■ DESCRIPTION OF THE TASK
Pick out every line of the entries below where "parking" occurs, and copy those lines.

Remote sensing detection data
= Beginning of Section =

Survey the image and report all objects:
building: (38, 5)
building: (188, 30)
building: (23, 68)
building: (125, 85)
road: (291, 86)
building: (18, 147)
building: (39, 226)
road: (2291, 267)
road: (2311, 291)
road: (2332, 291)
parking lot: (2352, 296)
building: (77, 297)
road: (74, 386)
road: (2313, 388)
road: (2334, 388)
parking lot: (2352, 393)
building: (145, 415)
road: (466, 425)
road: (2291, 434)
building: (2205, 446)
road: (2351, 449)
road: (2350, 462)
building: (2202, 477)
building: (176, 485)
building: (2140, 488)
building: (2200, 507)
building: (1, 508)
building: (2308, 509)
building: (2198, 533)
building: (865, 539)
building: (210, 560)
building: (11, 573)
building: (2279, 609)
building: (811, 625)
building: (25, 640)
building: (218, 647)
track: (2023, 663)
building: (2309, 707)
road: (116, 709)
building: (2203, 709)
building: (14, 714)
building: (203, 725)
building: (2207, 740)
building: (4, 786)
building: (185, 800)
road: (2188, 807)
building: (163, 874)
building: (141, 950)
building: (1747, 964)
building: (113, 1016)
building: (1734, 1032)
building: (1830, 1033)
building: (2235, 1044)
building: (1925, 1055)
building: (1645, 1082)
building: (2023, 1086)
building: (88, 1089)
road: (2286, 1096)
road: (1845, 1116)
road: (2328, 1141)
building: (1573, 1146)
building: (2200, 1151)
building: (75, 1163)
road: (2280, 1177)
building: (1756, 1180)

= End of Section =
= Beginning of Section =

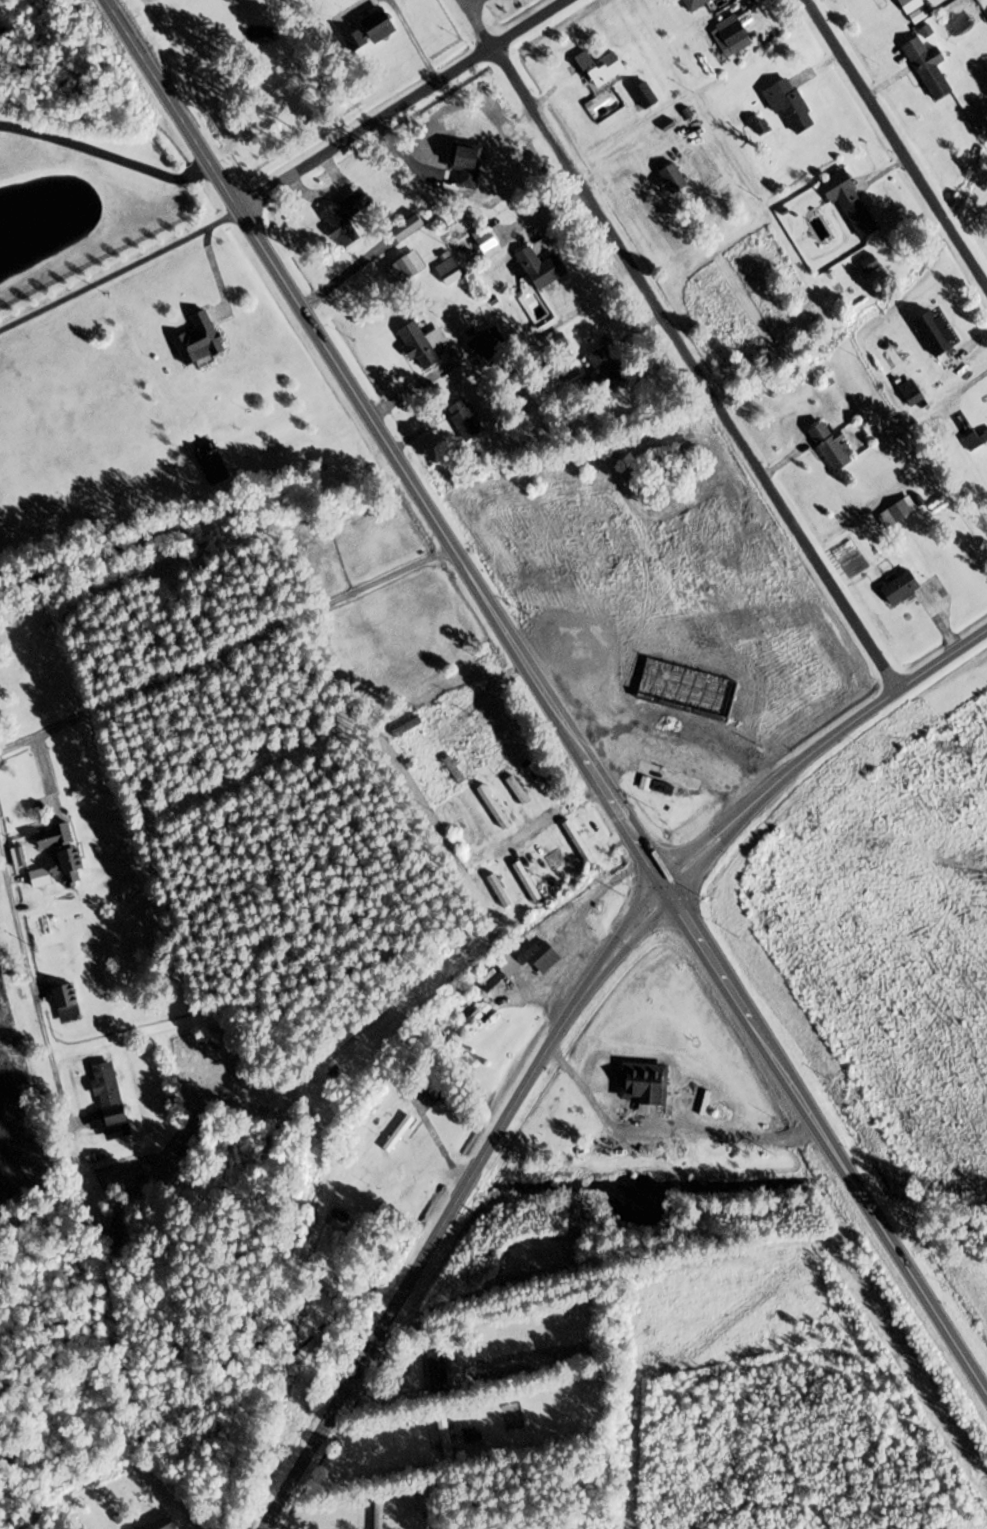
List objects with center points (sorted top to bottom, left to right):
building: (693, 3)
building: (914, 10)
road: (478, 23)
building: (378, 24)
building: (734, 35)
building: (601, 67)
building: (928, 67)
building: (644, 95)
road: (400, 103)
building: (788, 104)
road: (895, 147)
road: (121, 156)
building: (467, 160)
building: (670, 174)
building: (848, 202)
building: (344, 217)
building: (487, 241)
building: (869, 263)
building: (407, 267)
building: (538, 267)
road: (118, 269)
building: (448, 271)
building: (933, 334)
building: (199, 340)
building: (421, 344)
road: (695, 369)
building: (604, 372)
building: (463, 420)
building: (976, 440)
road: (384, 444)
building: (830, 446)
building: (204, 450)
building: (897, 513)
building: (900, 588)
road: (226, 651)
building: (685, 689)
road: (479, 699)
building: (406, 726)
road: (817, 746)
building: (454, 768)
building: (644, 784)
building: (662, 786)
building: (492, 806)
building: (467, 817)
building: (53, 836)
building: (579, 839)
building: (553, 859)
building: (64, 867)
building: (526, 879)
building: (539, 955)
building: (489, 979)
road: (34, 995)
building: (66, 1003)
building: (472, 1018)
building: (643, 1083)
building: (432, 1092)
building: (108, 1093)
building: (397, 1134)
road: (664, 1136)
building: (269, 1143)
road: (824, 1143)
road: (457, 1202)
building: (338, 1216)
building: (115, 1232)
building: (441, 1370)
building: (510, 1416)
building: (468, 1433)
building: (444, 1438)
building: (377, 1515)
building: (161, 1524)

= End of Section =

■ RESULT BELOW
parking lot: (2352, 296)
parking lot: (2352, 393)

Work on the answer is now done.